• **YOUR GOAL**: Everything in the listing that follows should be reproduced exactly except the pictures.

• **DATASET EXCERPT**:
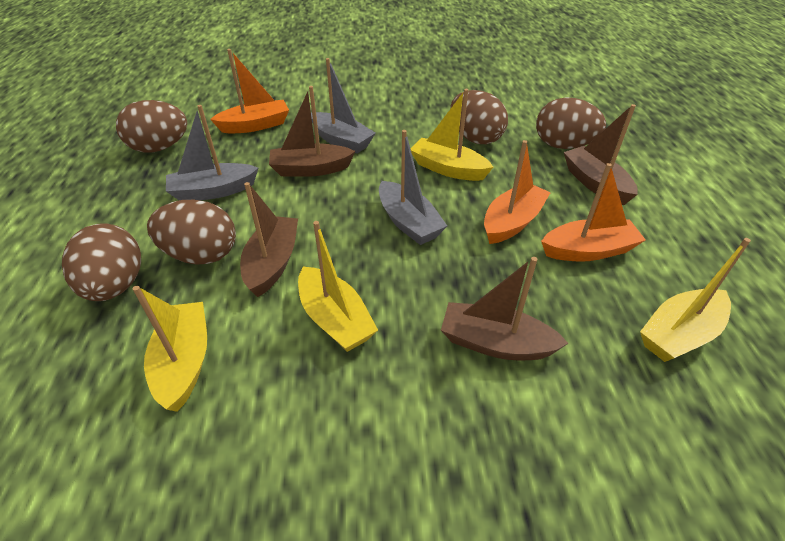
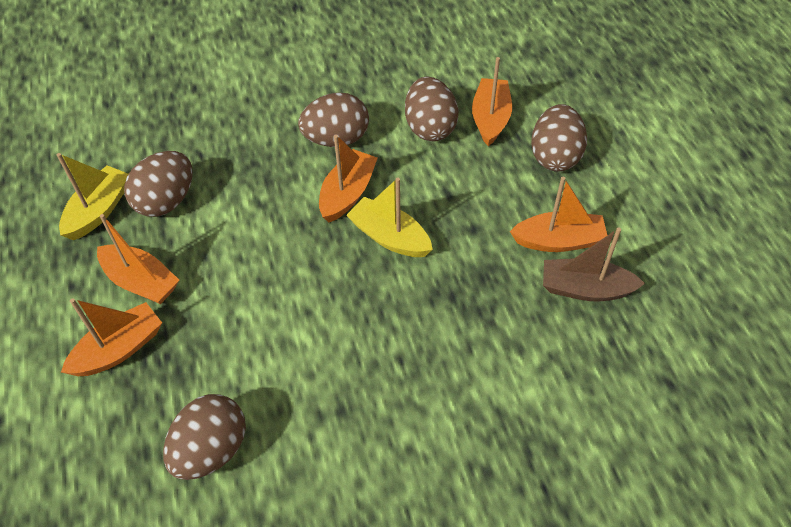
brown boat: 4 -> 1
grey boat: 3 -> 0
orange boat: 3 -> 5
yellow boat: 4 -> 2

• **PROBLEM SOLUTION**:
brown boat: 4 -> 1
grey boat: 3 -> 0
orange boat: 3 -> 5
yellow boat: 4 -> 2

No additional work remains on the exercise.